═══ Dataset records

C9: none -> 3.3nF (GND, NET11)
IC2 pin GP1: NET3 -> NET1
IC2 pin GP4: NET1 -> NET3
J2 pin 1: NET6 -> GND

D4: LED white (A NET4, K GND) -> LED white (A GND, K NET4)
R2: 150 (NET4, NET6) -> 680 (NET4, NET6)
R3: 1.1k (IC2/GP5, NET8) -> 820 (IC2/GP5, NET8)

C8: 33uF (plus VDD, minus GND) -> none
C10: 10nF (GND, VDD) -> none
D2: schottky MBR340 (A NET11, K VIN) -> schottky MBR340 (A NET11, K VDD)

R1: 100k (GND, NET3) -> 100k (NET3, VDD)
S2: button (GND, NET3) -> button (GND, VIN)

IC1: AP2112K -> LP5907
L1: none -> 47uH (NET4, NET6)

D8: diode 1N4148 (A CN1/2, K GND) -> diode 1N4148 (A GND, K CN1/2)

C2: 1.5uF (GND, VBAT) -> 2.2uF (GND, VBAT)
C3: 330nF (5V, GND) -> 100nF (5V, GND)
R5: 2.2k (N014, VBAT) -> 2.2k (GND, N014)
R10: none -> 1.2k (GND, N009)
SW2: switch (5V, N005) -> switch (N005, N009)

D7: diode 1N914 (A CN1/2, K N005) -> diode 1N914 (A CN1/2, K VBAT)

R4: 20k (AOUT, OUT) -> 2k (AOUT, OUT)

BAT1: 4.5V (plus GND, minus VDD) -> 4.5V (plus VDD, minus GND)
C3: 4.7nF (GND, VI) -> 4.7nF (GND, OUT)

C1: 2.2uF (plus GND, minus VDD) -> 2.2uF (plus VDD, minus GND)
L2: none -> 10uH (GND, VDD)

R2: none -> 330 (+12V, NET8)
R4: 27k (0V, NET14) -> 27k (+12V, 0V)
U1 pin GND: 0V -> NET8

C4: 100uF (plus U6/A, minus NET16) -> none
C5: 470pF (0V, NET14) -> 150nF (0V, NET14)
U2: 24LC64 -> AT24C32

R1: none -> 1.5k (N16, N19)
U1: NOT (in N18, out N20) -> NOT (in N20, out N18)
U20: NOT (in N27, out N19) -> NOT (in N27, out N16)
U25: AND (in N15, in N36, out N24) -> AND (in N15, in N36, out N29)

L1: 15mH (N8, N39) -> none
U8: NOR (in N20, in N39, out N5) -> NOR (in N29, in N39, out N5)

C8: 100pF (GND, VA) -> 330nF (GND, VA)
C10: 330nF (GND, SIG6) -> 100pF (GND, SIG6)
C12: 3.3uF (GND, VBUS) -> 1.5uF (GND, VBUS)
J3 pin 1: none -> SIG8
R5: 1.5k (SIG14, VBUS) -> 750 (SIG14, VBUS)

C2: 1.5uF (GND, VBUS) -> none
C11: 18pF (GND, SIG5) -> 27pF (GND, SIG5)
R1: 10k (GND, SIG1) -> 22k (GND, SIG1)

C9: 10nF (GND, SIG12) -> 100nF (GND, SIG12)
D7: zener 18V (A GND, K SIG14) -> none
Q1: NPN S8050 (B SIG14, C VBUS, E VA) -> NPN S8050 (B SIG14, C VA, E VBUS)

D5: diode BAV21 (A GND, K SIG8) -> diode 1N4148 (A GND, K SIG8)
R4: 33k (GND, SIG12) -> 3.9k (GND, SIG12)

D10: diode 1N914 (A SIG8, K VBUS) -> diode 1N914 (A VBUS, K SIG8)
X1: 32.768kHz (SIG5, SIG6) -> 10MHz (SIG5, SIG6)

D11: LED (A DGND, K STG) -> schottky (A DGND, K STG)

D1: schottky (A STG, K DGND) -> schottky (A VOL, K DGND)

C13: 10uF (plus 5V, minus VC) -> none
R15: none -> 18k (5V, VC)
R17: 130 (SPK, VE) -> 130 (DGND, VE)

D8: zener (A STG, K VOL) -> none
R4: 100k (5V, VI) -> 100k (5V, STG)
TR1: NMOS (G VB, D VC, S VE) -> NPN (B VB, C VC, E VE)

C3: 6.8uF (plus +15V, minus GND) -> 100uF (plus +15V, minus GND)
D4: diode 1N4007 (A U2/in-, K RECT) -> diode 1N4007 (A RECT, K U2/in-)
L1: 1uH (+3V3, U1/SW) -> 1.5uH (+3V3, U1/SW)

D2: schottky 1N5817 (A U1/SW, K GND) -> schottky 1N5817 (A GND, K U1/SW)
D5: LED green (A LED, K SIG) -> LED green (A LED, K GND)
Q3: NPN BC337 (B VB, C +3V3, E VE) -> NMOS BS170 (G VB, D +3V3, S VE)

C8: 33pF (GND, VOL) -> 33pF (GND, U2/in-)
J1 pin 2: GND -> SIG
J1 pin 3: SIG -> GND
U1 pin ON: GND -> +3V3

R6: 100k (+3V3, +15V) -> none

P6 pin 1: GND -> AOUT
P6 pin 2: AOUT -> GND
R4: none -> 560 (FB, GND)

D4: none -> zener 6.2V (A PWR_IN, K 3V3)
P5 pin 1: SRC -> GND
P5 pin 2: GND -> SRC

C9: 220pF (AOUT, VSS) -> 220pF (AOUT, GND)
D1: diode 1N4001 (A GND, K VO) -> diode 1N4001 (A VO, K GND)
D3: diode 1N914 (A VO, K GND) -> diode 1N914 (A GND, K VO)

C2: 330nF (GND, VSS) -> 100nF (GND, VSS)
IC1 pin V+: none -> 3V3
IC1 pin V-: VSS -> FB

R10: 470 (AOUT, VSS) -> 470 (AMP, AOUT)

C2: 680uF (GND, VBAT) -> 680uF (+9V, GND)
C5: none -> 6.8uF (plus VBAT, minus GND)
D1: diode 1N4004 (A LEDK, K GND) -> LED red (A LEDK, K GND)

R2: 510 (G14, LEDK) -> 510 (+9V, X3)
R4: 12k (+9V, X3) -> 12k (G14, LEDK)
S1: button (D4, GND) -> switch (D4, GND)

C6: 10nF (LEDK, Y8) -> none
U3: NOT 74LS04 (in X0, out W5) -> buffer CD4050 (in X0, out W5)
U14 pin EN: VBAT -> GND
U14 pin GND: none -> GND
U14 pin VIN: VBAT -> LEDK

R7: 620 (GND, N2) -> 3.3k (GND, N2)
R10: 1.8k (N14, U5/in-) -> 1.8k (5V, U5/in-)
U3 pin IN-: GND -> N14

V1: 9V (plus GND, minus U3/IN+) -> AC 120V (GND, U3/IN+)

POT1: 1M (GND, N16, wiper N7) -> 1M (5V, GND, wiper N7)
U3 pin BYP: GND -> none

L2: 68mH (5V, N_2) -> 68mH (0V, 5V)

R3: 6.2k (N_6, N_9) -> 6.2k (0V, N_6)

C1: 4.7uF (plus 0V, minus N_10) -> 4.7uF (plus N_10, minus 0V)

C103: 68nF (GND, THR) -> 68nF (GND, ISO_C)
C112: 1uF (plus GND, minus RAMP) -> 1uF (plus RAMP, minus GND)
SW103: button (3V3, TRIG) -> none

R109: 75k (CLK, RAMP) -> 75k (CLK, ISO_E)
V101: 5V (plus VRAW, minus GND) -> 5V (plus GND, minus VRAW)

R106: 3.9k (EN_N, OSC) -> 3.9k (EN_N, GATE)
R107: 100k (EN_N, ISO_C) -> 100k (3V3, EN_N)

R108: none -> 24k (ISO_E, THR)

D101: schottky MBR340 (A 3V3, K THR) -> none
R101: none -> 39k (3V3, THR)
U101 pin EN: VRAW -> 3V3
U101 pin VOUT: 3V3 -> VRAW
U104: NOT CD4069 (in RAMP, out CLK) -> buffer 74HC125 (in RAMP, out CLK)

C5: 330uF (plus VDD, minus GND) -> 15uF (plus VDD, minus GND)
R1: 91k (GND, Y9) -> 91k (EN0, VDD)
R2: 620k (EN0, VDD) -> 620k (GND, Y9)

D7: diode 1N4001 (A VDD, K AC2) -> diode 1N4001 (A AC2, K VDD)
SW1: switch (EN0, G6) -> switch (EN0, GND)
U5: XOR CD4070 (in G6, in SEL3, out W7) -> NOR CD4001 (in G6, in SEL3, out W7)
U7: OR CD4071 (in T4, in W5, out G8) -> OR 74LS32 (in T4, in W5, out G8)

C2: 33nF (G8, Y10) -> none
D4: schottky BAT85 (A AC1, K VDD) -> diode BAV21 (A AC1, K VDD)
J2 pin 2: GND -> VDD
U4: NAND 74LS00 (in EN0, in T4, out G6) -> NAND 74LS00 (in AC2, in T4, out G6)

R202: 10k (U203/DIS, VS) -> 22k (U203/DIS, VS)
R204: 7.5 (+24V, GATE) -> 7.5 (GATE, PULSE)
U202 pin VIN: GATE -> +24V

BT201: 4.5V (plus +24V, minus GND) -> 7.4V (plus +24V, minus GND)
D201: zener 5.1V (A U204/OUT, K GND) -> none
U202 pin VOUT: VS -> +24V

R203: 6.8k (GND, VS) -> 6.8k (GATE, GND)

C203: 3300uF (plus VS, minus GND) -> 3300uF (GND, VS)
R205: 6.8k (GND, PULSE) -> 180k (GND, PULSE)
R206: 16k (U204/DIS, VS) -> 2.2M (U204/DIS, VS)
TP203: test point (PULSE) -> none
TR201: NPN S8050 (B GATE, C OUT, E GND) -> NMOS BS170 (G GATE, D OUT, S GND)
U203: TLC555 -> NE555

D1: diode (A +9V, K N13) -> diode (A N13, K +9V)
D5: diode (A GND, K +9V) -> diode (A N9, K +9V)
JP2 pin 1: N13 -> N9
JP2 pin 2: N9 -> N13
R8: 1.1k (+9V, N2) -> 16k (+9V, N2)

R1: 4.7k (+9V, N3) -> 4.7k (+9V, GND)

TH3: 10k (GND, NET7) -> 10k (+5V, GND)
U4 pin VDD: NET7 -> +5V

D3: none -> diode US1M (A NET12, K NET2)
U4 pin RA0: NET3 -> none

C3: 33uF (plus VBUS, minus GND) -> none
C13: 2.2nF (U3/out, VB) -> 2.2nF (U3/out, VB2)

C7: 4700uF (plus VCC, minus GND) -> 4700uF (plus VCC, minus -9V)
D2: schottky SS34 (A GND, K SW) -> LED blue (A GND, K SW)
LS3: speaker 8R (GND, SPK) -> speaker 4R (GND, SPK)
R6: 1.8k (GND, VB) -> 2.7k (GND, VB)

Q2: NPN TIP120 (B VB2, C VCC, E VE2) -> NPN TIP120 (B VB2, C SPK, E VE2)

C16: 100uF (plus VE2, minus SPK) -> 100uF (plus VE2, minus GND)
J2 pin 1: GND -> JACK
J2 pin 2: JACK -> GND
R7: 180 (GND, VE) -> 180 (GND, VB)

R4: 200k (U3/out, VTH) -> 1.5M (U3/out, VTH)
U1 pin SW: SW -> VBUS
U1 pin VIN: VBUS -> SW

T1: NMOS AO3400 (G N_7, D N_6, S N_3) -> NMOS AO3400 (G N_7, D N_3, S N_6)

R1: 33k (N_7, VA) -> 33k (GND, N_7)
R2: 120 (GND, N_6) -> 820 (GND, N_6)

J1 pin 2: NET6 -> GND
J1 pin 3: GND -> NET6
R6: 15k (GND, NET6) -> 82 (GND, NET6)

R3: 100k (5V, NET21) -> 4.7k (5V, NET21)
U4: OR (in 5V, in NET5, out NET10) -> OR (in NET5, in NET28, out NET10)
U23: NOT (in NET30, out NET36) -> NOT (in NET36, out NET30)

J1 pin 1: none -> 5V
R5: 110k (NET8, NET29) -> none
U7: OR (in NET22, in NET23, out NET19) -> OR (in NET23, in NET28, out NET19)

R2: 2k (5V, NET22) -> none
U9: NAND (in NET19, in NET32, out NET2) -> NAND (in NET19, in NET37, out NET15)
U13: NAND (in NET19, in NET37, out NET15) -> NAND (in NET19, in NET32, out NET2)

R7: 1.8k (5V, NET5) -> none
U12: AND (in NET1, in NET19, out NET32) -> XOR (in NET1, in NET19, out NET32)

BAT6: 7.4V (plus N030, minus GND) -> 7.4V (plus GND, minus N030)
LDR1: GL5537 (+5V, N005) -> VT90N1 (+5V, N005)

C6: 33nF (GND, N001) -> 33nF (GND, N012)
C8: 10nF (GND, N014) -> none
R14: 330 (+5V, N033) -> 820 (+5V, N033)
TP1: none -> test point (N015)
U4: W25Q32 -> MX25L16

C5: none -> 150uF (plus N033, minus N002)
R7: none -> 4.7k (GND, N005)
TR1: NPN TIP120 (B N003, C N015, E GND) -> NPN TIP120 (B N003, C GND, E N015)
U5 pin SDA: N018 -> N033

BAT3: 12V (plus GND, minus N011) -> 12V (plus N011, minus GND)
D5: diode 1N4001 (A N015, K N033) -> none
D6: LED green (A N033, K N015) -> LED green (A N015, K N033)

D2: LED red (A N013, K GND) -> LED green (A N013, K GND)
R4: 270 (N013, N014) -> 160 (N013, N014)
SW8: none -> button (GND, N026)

══════

> _Requirement_: In the data above, find the line that contains "R3: 1.1k (IC2/GP5, NET8)", then reproduce exactly every line from the first line through that line.

> _Output below_:
C9: none -> 3.3nF (GND, NET11)
IC2 pin GP1: NET3 -> NET1
IC2 pin GP4: NET1 -> NET3
J2 pin 1: NET6 -> GND

D4: LED white (A NET4, K GND) -> LED white (A GND, K NET4)
R2: 150 (NET4, NET6) -> 680 (NET4, NET6)
R3: 1.1k (IC2/GP5, NET8) -> 820 (IC2/GP5, NET8)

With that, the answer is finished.